Gather every line below where "plus" appears.

Records from a collection

────────

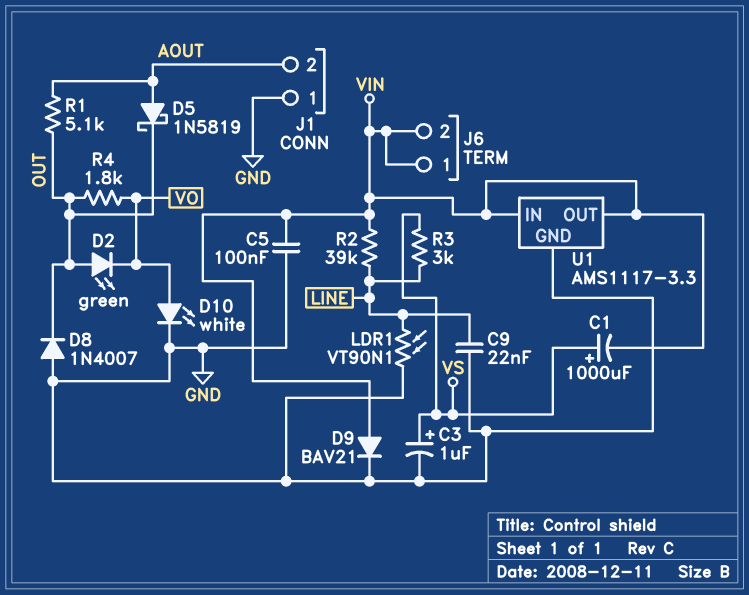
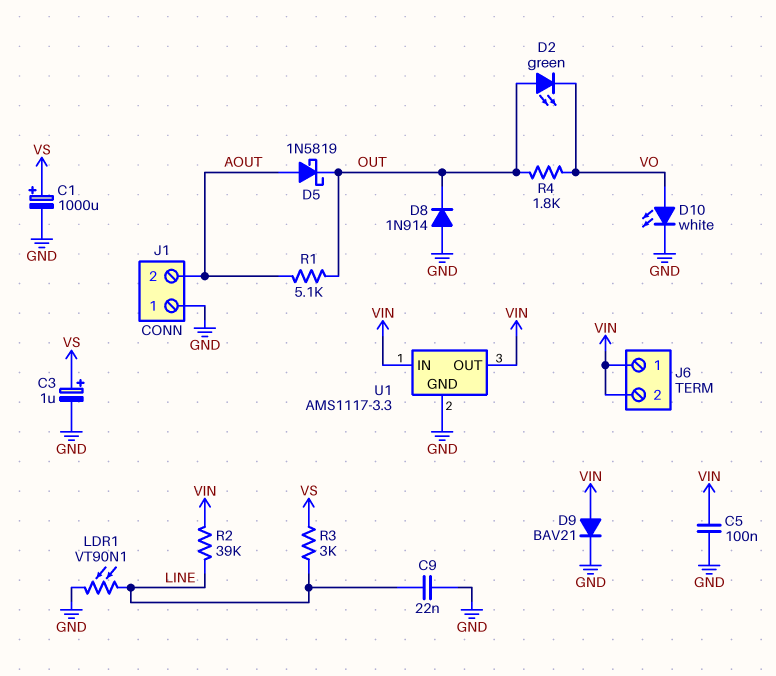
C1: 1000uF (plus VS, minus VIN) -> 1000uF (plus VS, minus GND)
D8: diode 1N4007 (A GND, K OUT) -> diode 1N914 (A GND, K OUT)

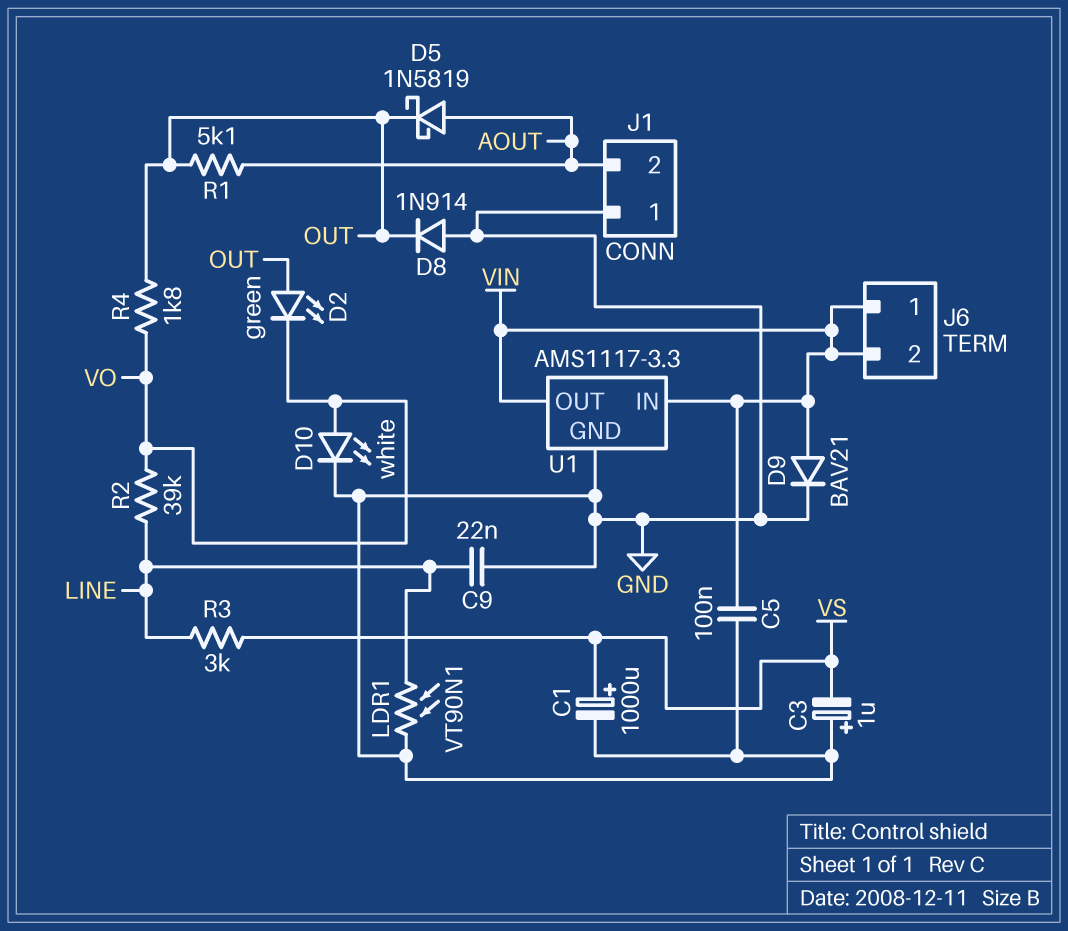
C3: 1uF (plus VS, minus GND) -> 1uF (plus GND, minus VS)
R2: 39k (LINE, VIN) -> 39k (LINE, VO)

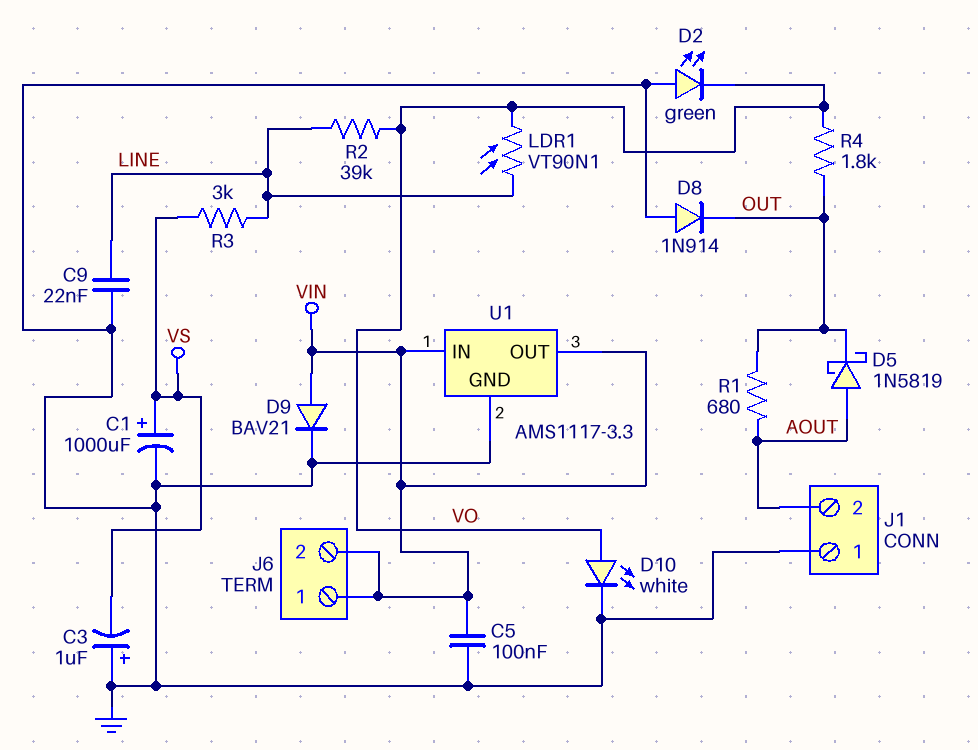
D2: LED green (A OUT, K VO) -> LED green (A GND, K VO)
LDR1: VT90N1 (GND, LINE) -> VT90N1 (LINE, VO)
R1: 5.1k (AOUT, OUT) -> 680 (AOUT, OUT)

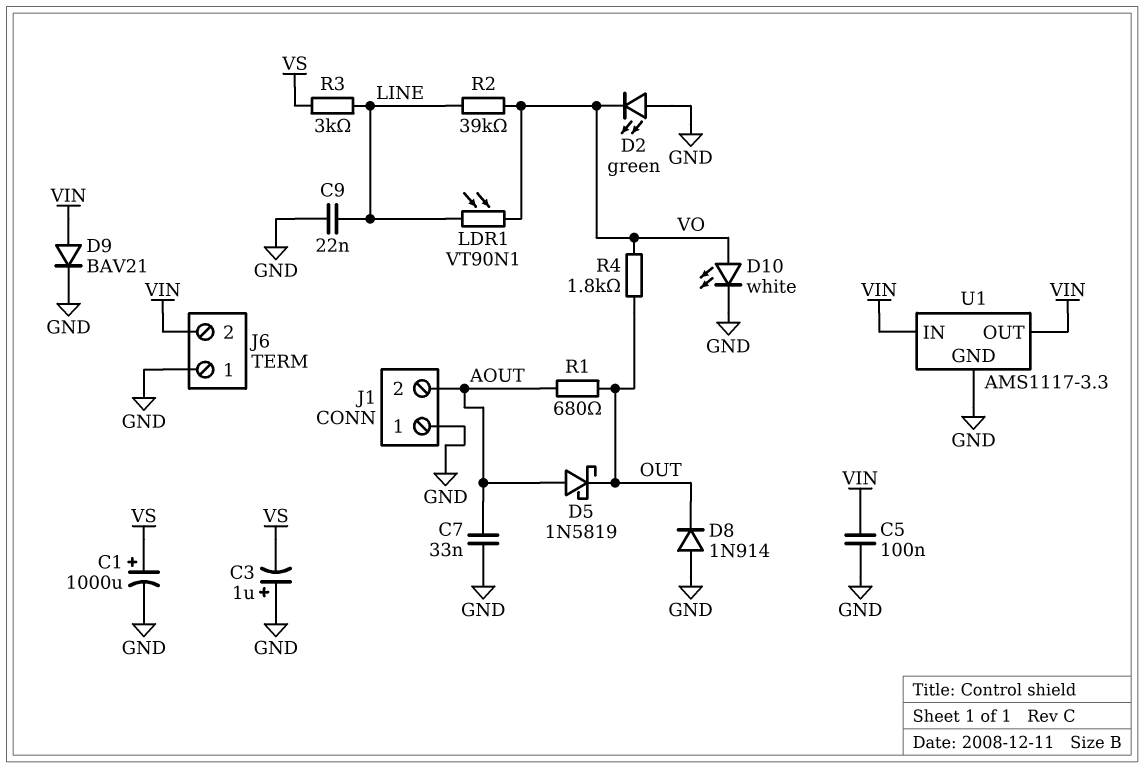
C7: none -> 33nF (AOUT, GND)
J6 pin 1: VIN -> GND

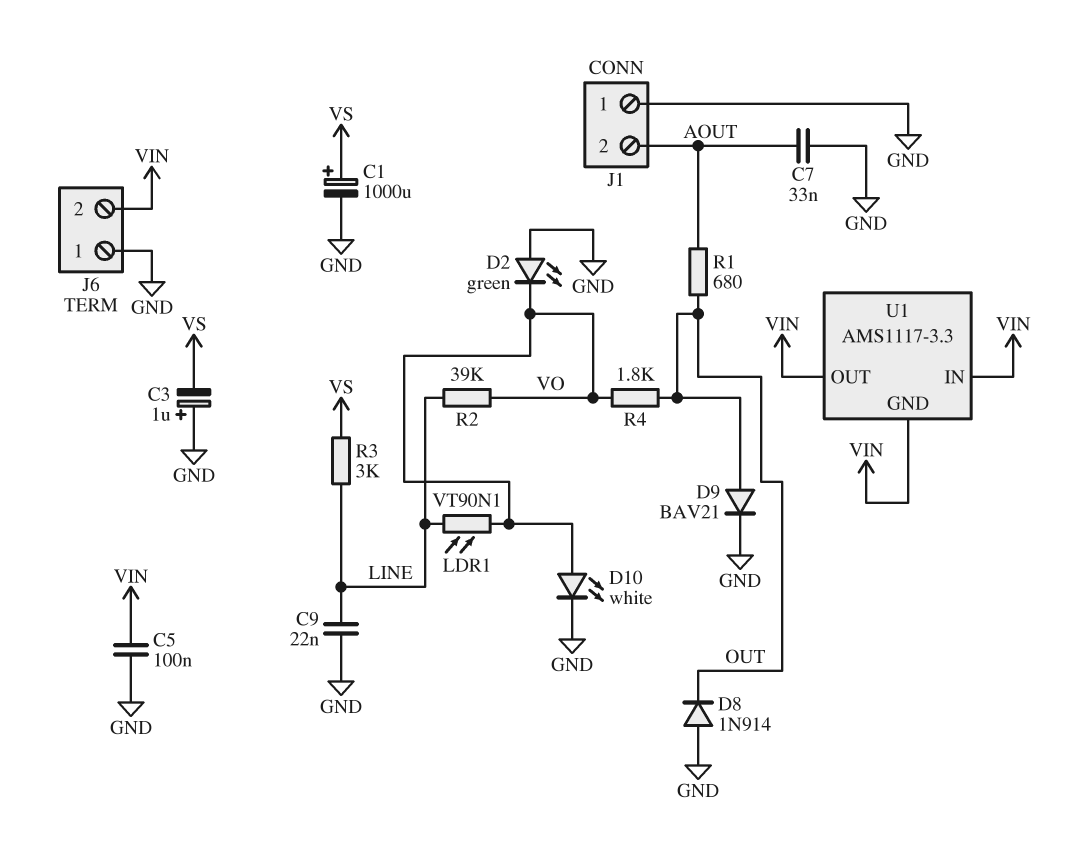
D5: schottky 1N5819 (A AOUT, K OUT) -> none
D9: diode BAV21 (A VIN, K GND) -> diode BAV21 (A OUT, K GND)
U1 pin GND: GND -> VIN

────────

Output of the task:
C1: 1000uF (plus VS, minus VIN) -> 1000uF (plus VS, minus GND)
C3: 1uF (plus VS, minus GND) -> 1uF (plus GND, minus VS)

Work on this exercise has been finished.